___ Data excerpts ___

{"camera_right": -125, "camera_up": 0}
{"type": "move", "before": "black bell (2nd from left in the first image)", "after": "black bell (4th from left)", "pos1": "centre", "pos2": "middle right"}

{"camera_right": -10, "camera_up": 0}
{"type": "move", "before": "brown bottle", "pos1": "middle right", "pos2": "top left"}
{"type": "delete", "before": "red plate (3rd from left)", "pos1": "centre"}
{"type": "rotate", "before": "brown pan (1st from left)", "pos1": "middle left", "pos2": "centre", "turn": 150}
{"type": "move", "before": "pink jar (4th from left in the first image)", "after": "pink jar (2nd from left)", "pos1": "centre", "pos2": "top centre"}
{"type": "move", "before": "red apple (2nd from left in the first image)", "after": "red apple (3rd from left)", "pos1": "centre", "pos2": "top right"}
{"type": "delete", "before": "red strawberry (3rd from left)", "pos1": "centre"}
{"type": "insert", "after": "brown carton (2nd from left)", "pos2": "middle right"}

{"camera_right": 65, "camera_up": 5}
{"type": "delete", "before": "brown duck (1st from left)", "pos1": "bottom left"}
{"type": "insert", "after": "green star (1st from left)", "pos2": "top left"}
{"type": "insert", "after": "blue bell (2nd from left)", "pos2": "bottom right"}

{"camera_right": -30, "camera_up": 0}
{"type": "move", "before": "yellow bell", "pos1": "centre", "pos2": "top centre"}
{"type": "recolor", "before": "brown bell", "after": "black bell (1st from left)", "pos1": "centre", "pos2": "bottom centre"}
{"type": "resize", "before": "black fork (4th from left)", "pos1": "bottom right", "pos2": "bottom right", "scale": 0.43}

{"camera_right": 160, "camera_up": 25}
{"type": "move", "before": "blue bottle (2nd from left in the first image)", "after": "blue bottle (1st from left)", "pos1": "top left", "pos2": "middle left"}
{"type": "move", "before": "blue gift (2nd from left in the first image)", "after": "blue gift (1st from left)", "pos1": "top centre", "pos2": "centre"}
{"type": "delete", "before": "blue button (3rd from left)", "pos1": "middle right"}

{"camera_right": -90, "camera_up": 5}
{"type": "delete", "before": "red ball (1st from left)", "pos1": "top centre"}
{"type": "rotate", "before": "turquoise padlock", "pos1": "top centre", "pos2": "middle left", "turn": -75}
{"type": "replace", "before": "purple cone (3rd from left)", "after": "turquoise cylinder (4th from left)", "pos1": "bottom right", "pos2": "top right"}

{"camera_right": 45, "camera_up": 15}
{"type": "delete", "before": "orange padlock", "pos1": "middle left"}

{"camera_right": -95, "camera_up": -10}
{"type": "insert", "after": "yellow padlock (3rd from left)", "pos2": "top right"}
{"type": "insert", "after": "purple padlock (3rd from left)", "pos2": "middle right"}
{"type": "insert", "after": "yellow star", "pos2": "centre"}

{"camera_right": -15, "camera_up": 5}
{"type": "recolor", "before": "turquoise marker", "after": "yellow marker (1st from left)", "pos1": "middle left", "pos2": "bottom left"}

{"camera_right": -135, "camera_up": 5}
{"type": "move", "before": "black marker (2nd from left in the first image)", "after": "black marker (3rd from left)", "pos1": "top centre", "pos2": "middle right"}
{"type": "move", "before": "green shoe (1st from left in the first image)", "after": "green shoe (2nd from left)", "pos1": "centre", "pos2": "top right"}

___

## What is expected
Of the lines in the data, report each one containing the string "bottle".

## Exercise answer
{"type": "move", "before": "brown bottle", "pos1": "middle right", "pos2": "top left"}
{"type": "move", "before": "blue bottle (2nd from left in the first image)", "after": "blue bottle (1st from left)", "pos1": "top left", "pos2": "middle left"}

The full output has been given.